WHAT IS NEEDED:
In these records, how many lines contain "pink"? Please reply with the number only.

WORKING DATA:

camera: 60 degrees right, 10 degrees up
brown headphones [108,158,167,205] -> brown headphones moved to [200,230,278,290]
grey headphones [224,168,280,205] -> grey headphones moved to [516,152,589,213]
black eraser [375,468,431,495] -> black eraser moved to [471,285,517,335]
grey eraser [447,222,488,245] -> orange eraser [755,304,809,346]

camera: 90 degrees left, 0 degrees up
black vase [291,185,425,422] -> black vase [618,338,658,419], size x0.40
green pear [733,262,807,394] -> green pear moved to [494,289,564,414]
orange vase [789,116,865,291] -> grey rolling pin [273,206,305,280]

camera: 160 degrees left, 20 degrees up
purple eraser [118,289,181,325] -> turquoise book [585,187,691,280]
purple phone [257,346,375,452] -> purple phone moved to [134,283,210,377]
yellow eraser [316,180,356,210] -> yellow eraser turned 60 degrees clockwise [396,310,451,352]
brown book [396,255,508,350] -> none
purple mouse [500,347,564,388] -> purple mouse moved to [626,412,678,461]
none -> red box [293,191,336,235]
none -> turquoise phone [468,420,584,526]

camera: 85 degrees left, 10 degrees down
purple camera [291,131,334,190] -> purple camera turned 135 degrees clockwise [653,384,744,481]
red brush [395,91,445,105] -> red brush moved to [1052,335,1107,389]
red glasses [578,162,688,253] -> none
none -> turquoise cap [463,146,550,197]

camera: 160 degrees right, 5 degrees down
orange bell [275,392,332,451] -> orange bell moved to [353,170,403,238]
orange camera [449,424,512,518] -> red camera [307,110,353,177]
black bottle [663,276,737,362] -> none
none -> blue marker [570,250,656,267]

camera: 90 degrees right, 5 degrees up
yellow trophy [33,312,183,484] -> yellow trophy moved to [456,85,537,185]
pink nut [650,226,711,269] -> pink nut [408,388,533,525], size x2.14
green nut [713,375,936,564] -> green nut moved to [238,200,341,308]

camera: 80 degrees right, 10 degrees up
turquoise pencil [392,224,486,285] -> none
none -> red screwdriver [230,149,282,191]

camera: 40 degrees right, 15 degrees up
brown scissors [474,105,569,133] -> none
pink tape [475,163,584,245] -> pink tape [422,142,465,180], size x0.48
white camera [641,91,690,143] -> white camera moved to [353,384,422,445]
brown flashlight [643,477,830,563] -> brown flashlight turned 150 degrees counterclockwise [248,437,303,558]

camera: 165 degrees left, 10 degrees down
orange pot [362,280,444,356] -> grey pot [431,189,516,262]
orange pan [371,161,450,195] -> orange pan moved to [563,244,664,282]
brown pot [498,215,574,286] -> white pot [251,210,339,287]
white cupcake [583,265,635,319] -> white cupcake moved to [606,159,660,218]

YOUR RESPONSE:
2